→ **Task goal**
Copy out each line of the listing that has the word "none" in it.

→ **Data provided**
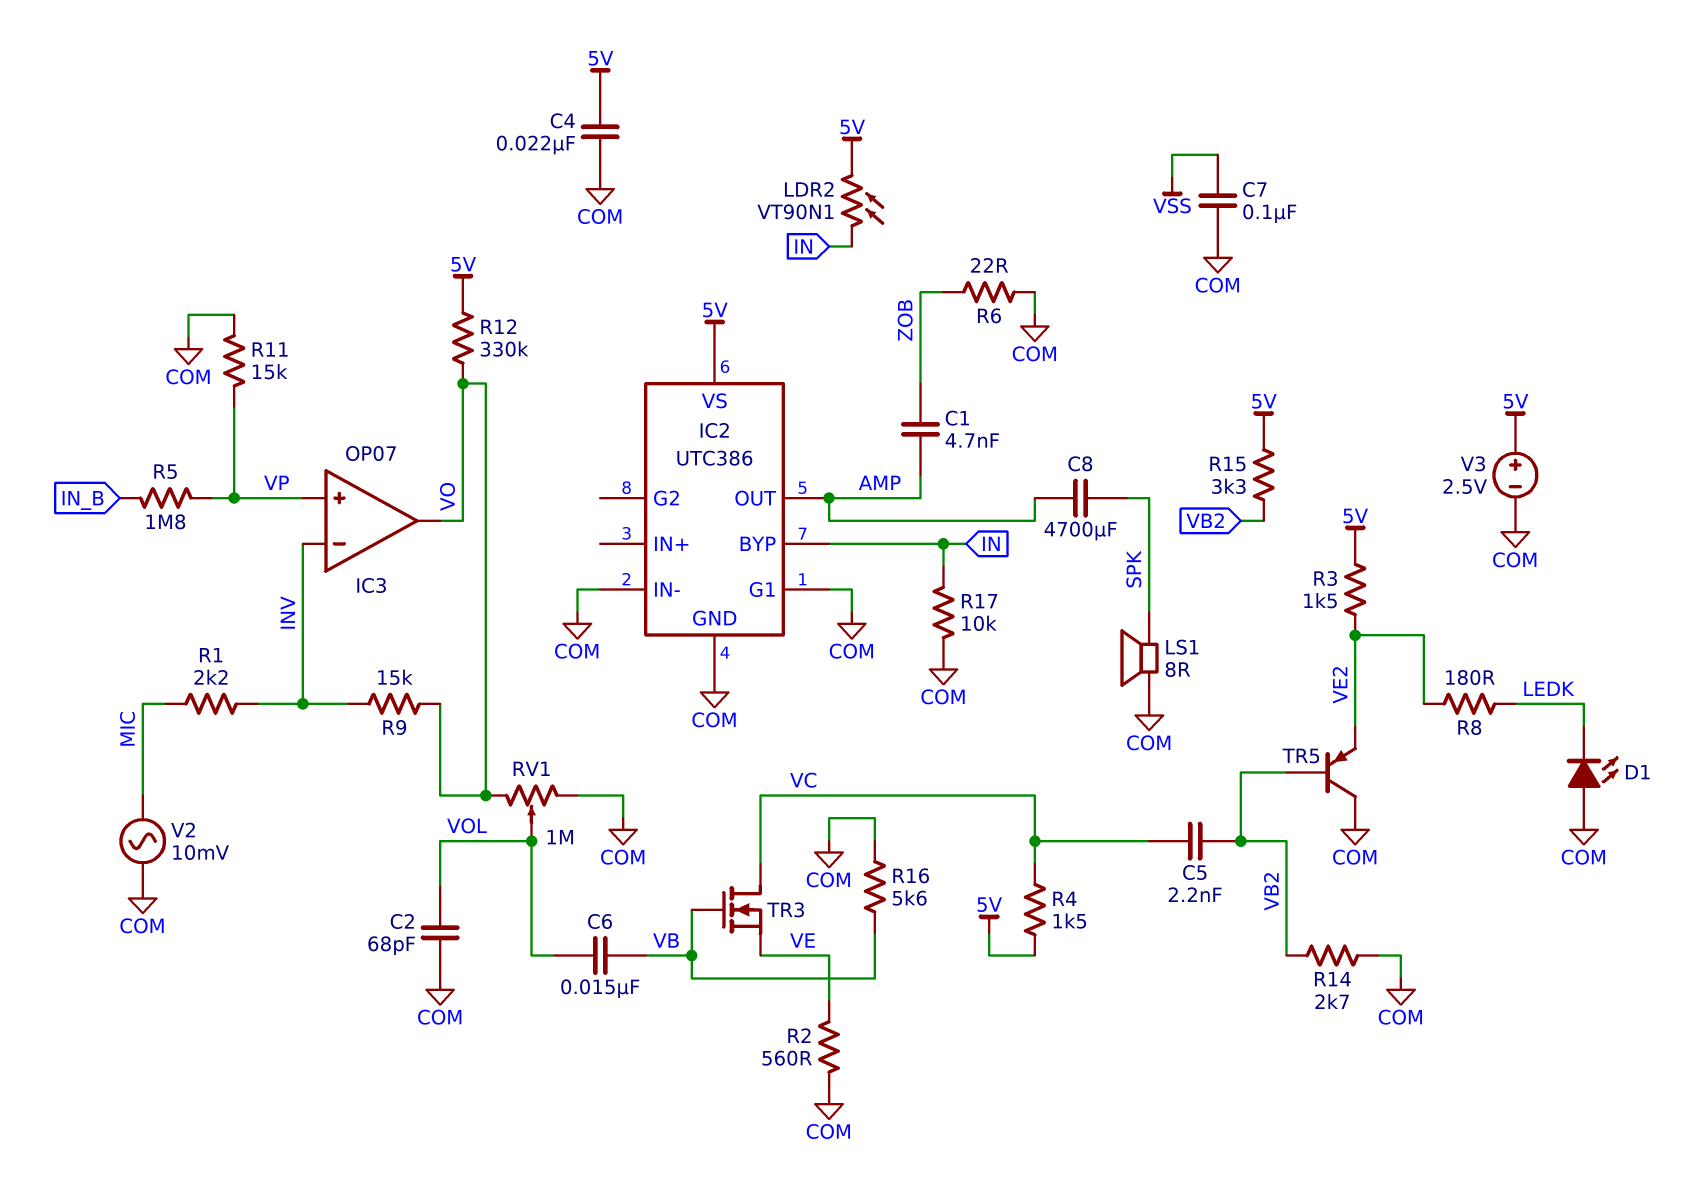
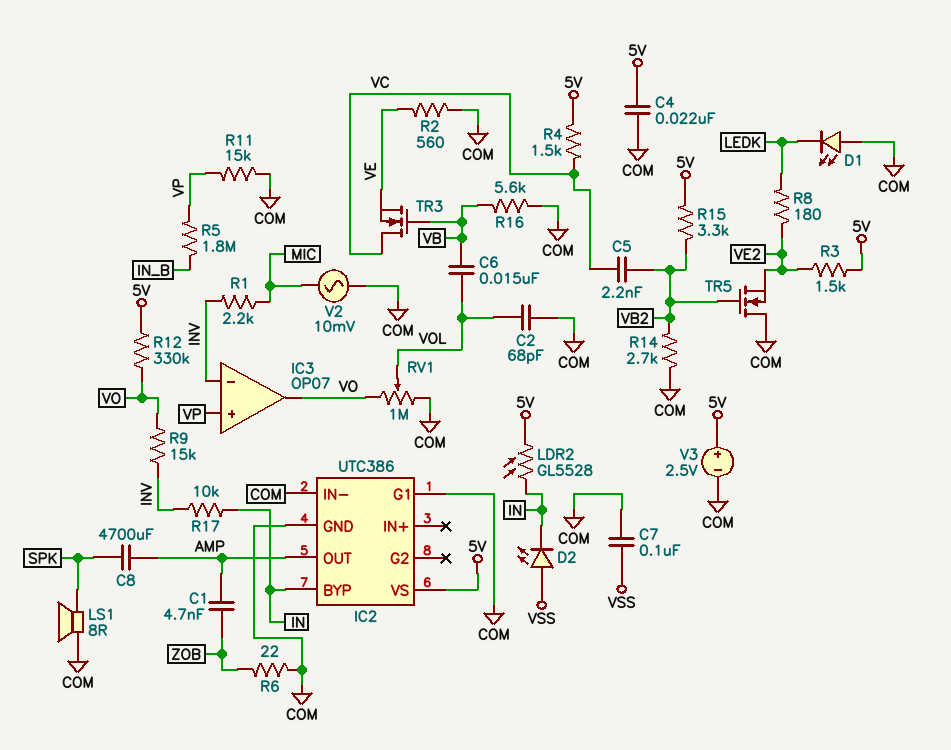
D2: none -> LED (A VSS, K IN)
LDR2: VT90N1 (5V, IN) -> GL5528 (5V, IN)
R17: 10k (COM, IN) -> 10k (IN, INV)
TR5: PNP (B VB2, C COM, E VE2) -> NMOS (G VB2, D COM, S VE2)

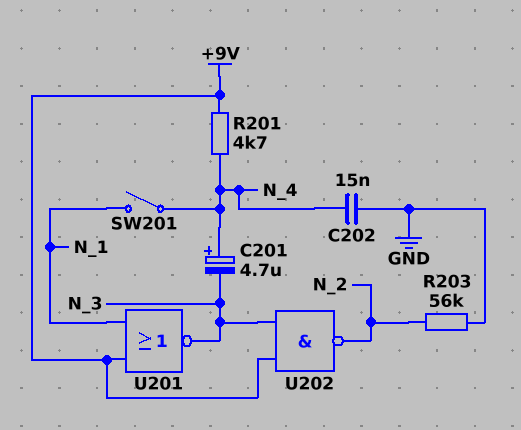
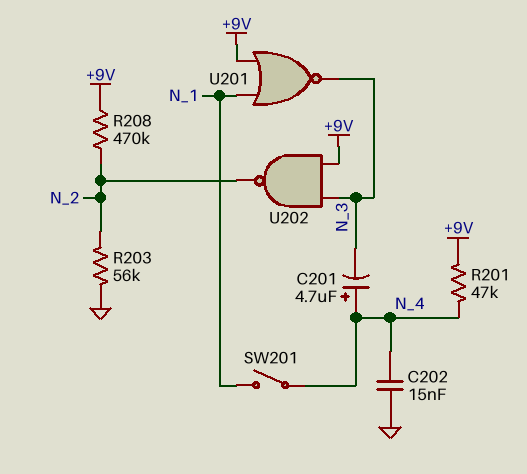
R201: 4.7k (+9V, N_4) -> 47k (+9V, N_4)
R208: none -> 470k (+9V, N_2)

→ **Solution for this task**
D2: none -> LED (A VSS, K IN)
R208: none -> 470k (+9V, N_2)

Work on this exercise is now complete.